Data ->

★ ★ ★ ★ ★

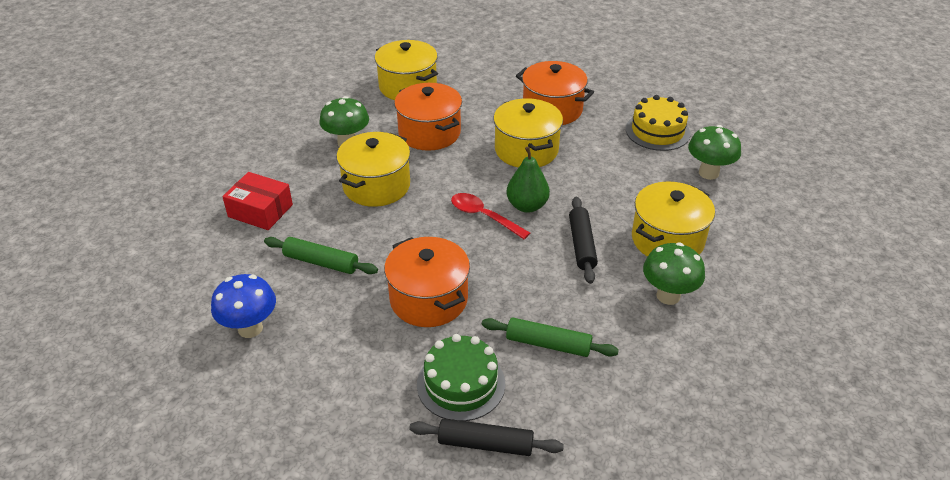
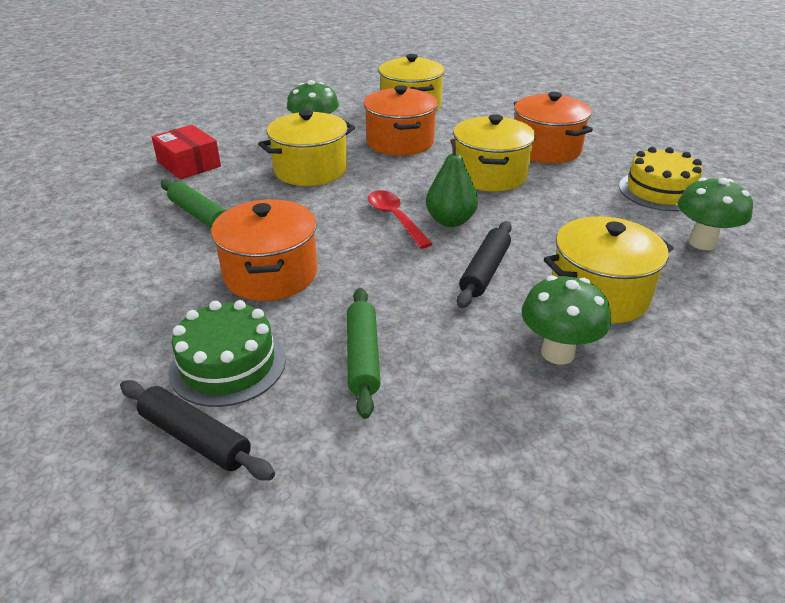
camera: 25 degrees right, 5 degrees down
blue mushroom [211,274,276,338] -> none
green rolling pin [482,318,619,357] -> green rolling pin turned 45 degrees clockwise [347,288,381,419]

★ ★ ★ ★ ★

Activity ->
Please output the material above unchanged, apart from removing the pictures.

Completed exercise ->
camera: 25 degrees right, 5 degrees down
blue mushroom [211,274,276,338] -> none
green rolling pin [482,318,619,357] -> green rolling pin turned 45 degrees clockwise [347,288,381,419]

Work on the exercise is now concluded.